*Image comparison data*
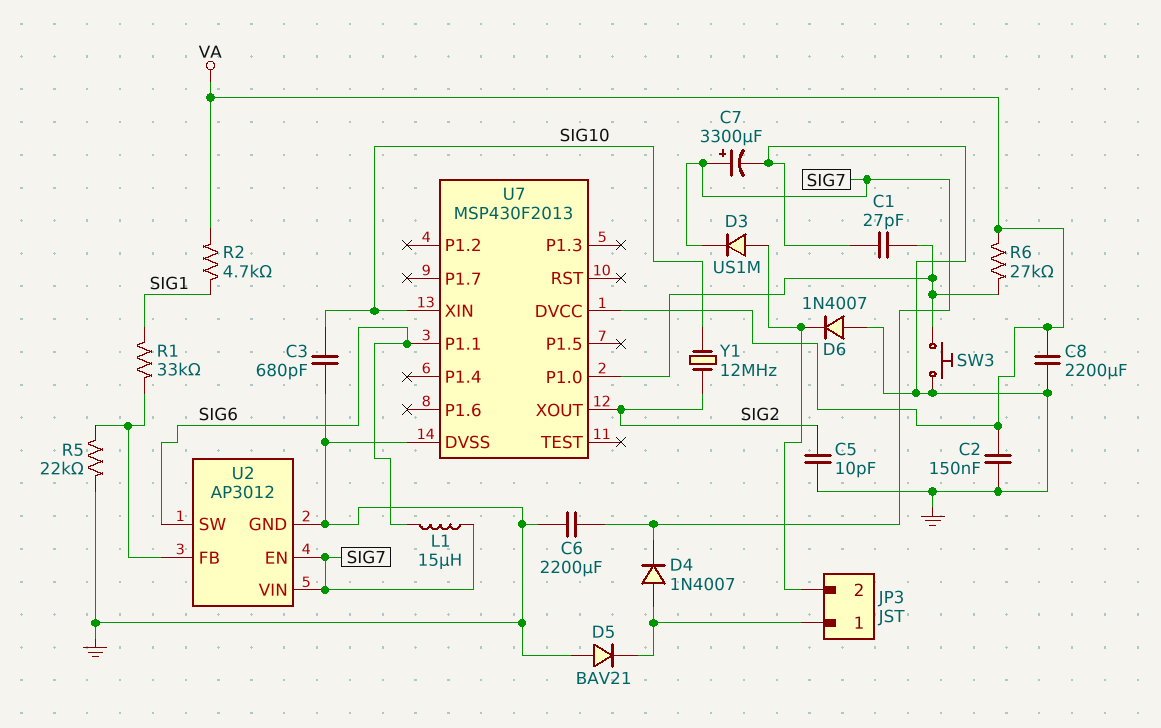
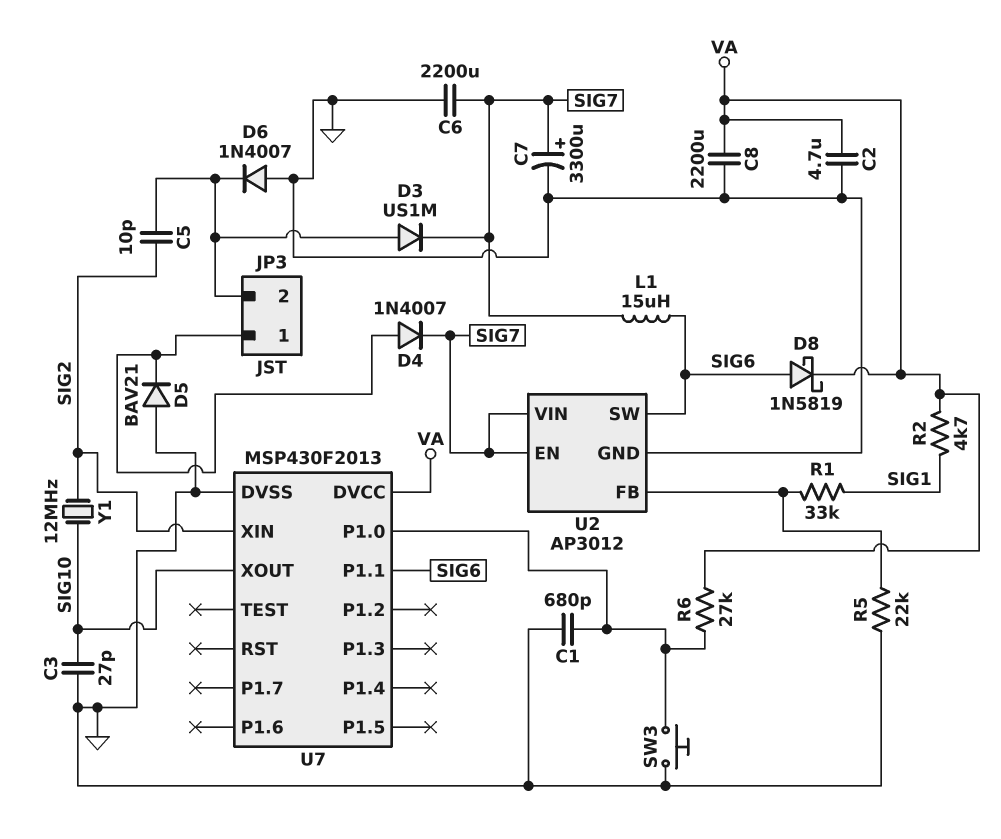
C1: 27pF (GND, U7/P1.0) -> 680pF (GND, U7/P1.0)
C2: 150nF (GND, VA) -> 4.7uF (GND, VA)
C3: 680pF (GND, SIG10) -> 27pF (GND, SIG10)
C5: 10pF (GND, SIG2) -> 10pF (JP3/2, SIG2)
D8: none -> schottky 1N5819 (A SIG6, K VA)
U7 pin XIN: SIG10 -> SIG2
U7 pin XOUT: SIG2 -> SIG10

*WHAT IS REQUIRED*
Reproduce all of the records above exactly, but exclude the pictures.

*RESULT OF THE TASK*
C1: 27pF (GND, U7/P1.0) -> 680pF (GND, U7/P1.0)
C2: 150nF (GND, VA) -> 4.7uF (GND, VA)
C3: 680pF (GND, SIG10) -> 27pF (GND, SIG10)
C5: 10pF (GND, SIG2) -> 10pF (JP3/2, SIG2)
D8: none -> schottky 1N5819 (A SIG6, K VA)
U7 pin XIN: SIG10 -> SIG2
U7 pin XOUT: SIG2 -> SIG10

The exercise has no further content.